**SET PROBLEM:**
Show every line in the records that contains the string "place", copied in full. Only count matches whose capitalization is the same.

**DATA FOR THIS EXERCISE:**
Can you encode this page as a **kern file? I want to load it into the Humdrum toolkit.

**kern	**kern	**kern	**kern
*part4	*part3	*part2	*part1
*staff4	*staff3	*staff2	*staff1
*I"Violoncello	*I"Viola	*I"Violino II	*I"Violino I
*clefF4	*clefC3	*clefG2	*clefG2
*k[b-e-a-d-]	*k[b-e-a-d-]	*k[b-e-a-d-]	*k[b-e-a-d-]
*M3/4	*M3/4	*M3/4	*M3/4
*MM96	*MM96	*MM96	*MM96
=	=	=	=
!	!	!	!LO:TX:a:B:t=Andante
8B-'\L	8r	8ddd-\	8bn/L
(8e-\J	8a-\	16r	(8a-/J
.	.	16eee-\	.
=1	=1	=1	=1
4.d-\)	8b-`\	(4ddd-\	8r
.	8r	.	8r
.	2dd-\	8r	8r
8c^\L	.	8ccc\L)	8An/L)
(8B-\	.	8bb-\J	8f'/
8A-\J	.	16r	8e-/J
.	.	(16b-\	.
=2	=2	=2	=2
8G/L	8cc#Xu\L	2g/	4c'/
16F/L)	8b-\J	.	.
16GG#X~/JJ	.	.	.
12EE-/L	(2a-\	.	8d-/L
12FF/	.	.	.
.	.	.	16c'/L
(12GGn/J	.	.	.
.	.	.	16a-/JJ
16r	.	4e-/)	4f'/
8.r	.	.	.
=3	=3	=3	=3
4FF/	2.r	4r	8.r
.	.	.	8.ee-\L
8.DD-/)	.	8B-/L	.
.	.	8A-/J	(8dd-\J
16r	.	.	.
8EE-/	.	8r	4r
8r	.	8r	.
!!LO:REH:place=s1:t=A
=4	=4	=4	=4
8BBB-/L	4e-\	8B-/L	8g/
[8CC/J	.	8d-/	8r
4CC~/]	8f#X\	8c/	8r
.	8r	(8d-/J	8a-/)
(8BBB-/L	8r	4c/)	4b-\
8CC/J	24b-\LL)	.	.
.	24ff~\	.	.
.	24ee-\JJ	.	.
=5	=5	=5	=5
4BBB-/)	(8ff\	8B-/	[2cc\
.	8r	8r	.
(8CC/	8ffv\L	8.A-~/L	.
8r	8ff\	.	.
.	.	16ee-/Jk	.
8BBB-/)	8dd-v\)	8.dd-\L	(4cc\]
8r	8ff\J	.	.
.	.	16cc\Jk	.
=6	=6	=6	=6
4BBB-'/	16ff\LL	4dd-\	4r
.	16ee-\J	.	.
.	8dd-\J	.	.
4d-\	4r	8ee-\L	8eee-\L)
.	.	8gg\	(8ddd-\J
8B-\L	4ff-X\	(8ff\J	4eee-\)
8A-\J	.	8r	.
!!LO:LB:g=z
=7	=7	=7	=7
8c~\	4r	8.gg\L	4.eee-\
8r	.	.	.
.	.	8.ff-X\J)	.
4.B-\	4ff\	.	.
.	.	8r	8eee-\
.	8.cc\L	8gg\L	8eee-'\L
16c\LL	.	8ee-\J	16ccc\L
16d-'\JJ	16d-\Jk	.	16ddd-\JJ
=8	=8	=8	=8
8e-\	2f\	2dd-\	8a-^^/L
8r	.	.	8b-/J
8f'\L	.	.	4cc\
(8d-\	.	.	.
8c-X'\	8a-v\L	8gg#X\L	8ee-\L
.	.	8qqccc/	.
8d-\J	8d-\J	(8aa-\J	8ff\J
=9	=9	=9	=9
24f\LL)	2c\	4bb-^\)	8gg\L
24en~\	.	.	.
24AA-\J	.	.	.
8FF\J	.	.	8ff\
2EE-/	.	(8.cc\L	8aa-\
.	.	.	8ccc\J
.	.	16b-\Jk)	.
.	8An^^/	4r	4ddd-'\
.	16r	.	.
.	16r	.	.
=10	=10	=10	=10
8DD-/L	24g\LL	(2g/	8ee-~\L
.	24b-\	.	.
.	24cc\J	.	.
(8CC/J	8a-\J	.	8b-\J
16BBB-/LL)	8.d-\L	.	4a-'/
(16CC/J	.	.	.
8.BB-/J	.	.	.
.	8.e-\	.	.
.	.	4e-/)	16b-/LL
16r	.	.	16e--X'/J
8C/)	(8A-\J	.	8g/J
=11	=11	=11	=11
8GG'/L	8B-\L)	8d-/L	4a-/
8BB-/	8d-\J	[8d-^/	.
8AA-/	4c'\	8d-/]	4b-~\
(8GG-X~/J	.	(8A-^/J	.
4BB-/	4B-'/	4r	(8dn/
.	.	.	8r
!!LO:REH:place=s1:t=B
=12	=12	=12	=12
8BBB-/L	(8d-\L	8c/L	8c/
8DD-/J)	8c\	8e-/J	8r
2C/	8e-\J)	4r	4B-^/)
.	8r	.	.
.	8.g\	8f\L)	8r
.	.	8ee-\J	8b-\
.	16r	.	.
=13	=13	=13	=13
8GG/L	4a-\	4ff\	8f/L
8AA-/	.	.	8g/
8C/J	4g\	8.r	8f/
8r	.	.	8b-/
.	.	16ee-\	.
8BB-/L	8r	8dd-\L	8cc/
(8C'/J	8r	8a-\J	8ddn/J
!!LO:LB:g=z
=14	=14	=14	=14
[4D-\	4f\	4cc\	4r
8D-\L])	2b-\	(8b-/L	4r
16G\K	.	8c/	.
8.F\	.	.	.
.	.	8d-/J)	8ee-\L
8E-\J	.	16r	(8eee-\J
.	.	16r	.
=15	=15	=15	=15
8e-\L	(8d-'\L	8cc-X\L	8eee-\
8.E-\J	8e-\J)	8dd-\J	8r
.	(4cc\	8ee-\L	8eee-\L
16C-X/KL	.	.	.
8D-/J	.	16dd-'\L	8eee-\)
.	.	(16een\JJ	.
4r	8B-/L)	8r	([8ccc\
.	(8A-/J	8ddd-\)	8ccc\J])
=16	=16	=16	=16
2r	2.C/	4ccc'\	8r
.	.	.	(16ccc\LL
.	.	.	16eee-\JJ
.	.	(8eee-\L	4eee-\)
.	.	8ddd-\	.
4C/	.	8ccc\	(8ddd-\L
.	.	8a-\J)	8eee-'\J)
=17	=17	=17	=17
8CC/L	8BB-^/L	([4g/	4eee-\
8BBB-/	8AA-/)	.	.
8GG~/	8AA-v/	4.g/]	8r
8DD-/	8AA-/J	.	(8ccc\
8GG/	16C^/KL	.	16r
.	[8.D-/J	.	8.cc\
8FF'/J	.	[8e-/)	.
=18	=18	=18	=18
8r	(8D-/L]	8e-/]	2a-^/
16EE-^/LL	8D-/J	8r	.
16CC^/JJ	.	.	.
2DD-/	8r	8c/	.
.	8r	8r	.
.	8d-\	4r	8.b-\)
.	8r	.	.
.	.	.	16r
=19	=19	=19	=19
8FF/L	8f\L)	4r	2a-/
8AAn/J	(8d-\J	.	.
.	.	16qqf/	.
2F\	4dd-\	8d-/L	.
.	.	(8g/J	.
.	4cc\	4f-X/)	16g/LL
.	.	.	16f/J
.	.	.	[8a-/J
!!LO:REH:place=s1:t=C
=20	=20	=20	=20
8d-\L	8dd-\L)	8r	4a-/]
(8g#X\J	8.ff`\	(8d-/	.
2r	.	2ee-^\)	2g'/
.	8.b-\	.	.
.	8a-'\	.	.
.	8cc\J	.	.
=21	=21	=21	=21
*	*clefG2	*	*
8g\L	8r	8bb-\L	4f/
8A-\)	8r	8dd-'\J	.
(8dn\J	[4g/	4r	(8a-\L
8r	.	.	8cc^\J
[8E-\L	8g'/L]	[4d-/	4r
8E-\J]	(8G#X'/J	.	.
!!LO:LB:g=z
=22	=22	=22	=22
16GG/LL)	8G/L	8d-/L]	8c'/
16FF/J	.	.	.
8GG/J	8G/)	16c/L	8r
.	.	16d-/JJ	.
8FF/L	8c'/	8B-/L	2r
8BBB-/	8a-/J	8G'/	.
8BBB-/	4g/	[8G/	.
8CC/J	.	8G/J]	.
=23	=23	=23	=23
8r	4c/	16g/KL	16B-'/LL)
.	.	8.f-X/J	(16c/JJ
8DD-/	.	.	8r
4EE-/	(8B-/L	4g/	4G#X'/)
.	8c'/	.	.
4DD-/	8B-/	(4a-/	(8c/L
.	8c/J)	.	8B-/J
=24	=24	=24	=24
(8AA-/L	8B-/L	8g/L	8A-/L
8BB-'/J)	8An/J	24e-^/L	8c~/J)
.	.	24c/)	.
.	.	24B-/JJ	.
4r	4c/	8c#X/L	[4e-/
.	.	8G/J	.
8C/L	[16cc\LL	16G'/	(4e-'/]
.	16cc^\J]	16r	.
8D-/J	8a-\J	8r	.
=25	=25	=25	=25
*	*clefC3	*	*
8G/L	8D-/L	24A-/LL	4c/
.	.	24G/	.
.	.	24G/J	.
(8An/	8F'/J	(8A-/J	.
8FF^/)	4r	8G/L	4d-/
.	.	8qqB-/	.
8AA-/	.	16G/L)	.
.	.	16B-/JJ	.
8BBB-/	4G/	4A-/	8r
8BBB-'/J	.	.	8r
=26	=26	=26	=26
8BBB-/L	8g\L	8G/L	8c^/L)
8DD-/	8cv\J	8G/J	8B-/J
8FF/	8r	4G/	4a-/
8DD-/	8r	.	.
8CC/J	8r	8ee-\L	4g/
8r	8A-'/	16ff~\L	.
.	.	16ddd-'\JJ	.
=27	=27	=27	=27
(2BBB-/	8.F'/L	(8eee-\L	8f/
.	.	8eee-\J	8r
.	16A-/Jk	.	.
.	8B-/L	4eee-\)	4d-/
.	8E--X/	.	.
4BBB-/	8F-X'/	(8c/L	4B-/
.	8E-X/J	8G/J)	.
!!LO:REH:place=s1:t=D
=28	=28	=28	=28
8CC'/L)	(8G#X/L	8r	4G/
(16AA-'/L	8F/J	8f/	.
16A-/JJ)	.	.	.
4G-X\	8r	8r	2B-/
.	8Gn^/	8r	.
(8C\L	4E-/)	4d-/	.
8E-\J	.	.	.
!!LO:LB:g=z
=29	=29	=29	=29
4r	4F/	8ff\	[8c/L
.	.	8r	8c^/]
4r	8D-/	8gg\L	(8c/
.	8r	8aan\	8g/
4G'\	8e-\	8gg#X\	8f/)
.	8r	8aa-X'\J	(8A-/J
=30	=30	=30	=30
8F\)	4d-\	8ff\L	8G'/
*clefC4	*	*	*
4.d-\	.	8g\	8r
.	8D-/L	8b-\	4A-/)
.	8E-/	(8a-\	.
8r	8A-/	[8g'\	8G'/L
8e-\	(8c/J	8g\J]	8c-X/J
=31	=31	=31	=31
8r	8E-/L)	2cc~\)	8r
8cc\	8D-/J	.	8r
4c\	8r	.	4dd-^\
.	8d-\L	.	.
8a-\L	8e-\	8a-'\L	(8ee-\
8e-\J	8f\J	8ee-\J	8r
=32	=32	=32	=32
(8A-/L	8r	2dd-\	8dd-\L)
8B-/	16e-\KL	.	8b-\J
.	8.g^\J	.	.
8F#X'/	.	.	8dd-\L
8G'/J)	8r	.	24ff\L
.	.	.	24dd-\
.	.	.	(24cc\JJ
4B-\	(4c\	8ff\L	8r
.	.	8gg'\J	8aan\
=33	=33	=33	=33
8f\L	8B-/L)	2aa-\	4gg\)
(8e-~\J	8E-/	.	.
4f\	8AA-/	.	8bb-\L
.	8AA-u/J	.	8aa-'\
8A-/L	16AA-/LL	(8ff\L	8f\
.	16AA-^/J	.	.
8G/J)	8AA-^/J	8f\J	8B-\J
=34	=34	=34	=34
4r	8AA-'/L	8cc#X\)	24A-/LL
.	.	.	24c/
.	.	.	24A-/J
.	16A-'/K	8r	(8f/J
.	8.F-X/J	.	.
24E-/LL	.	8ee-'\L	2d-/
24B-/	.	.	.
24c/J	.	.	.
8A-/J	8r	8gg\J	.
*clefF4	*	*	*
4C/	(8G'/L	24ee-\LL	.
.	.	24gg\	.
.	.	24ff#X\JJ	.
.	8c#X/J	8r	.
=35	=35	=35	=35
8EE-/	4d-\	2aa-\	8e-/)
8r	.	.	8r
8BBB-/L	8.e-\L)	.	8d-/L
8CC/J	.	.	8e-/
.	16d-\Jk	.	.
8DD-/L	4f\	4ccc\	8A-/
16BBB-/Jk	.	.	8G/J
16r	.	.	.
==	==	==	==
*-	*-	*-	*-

**TASK OUTPUT:**
!!LO:REH:place=s1:t=A
!!LO:REH:place=s1:t=B
!!LO:REH:place=s1:t=C
!!LO:REH:place=s1:t=D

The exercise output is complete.